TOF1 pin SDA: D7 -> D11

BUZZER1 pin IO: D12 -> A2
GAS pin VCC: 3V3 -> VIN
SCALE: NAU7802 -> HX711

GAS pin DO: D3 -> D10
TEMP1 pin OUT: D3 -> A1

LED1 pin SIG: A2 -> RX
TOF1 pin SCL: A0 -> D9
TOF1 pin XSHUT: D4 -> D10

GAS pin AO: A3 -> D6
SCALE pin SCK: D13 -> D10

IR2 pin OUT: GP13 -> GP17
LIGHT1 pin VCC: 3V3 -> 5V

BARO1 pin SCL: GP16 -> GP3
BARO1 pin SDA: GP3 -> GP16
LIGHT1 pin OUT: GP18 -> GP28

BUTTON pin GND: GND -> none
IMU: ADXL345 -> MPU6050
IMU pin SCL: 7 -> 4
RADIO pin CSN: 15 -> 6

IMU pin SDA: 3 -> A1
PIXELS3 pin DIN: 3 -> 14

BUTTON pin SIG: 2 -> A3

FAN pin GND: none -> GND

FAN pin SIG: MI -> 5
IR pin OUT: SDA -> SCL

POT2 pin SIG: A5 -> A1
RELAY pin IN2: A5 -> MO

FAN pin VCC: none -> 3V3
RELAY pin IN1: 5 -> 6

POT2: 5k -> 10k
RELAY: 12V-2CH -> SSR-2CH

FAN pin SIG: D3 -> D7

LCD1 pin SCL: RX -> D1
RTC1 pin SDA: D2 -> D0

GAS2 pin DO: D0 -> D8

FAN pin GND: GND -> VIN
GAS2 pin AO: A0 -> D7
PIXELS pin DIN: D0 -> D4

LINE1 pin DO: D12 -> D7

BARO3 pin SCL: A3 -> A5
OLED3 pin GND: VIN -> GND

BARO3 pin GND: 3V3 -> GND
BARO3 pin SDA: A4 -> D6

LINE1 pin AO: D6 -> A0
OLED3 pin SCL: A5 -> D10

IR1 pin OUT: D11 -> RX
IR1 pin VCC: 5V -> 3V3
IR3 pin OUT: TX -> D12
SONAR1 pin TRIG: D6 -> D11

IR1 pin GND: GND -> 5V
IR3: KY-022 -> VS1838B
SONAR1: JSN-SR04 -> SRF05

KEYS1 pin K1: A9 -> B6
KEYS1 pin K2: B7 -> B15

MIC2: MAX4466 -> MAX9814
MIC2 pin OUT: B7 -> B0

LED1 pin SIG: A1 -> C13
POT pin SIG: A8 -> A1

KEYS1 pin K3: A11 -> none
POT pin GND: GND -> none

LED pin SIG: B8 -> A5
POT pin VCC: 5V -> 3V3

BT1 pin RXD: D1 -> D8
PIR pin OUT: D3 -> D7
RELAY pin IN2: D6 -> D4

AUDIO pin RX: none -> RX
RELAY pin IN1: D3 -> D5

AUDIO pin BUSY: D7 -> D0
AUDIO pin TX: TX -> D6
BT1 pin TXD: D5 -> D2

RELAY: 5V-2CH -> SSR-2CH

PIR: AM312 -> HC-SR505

— Assignment —
The records above are to be transcribed exactly and completely.

— Solution for this problem —
TOF1 pin SDA: D7 -> D11

BUZZER1 pin IO: D12 -> A2
GAS pin VCC: 3V3 -> VIN
SCALE: NAU7802 -> HX711

GAS pin DO: D3 -> D10
TEMP1 pin OUT: D3 -> A1

LED1 pin SIG: A2 -> RX
TOF1 pin SCL: A0 -> D9
TOF1 pin XSHUT: D4 -> D10

GAS pin AO: A3 -> D6
SCALE pin SCK: D13 -> D10

IR2 pin OUT: GP13 -> GP17
LIGHT1 pin VCC: 3V3 -> 5V

BARO1 pin SCL: GP16 -> GP3
BARO1 pin SDA: GP3 -> GP16
LIGHT1 pin OUT: GP18 -> GP28

BUTTON pin GND: GND -> none
IMU: ADXL345 -> MPU6050
IMU pin SCL: 7 -> 4
RADIO pin CSN: 15 -> 6

IMU pin SDA: 3 -> A1
PIXELS3 pin DIN: 3 -> 14

BUTTON pin SIG: 2 -> A3

FAN pin GND: none -> GND

FAN pin SIG: MI -> 5
IR pin OUT: SDA -> SCL

POT2 pin SIG: A5 -> A1
RELAY pin IN2: A5 -> MO

FAN pin VCC: none -> 3V3
RELAY pin IN1: 5 -> 6

POT2: 5k -> 10k
RELAY: 12V-2CH -> SSR-2CH

FAN pin SIG: D3 -> D7

LCD1 pin SCL: RX -> D1
RTC1 pin SDA: D2 -> D0

GAS2 pin DO: D0 -> D8

FAN pin GND: GND -> VIN
GAS2 pin AO: A0 -> D7
PIXELS pin DIN: D0 -> D4

LINE1 pin DO: D12 -> D7

BARO3 pin SCL: A3 -> A5
OLED3 pin GND: VIN -> GND

BARO3 pin GND: 3V3 -> GND
BARO3 pin SDA: A4 -> D6

LINE1 pin AO: D6 -> A0
OLED3 pin SCL: A5 -> D10

IR1 pin OUT: D11 -> RX
IR1 pin VCC: 5V -> 3V3
IR3 pin OUT: TX -> D12
SONAR1 pin TRIG: D6 -> D11

IR1 pin GND: GND -> 5V
IR3: KY-022 -> VS1838B
SONAR1: JSN-SR04 -> SRF05

KEYS1 pin K1: A9 -> B6
KEYS1 pin K2: B7 -> B15

MIC2: MAX4466 -> MAX9814
MIC2 pin OUT: B7 -> B0

LED1 pin SIG: A1 -> C13
POT pin SIG: A8 -> A1

KEYS1 pin K3: A11 -> none
POT pin GND: GND -> none

LED pin SIG: B8 -> A5
POT pin VCC: 5V -> 3V3

BT1 pin RXD: D1 -> D8
PIR pin OUT: D3 -> D7
RELAY pin IN2: D6 -> D4

AUDIO pin RX: none -> RX
RELAY pin IN1: D3 -> D5

AUDIO pin BUSY: D7 -> D0
AUDIO pin TX: TX -> D6
BT1 pin TXD: D5 -> D2

RELAY: 5V-2CH -> SSR-2CH

PIR: AM312 -> HC-SR505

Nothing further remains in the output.